**EXCERPTED RECORDS**.
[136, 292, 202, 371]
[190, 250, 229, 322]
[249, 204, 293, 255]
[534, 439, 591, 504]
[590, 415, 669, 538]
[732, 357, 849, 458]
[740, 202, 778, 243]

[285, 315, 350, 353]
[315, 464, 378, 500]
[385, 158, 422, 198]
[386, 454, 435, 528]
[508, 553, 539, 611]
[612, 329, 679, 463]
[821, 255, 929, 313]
==
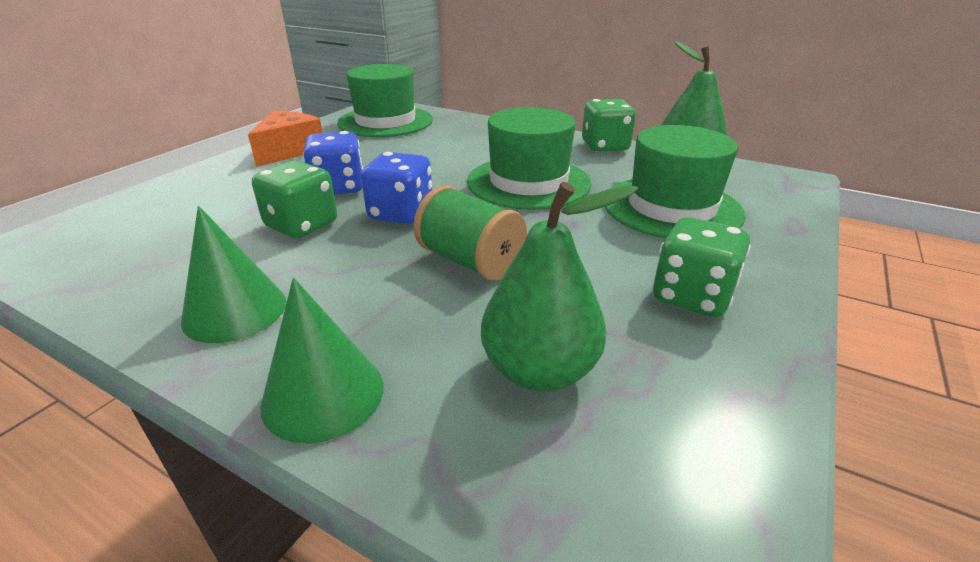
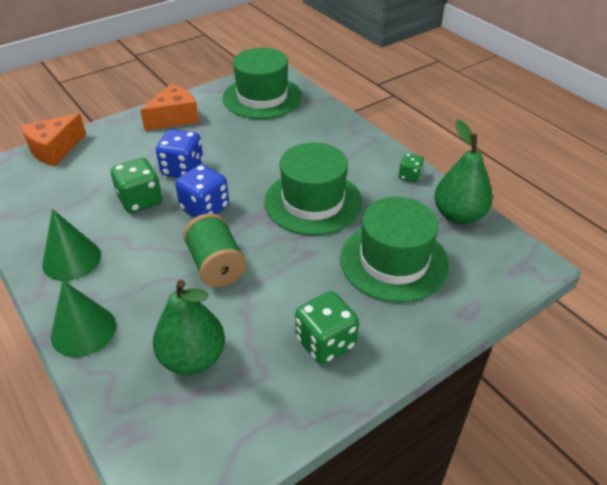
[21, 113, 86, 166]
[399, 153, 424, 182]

**TASK DETAILS**.
Return word for word the lines above from the line with "[136, 292, 202, 371]" to the line with "[732, 357, 849, 458]", including both and leaving out all others.

**RESPONSE AREA**.
[136, 292, 202, 371]
[190, 250, 229, 322]
[249, 204, 293, 255]
[534, 439, 591, 504]
[590, 415, 669, 538]
[732, 357, 849, 458]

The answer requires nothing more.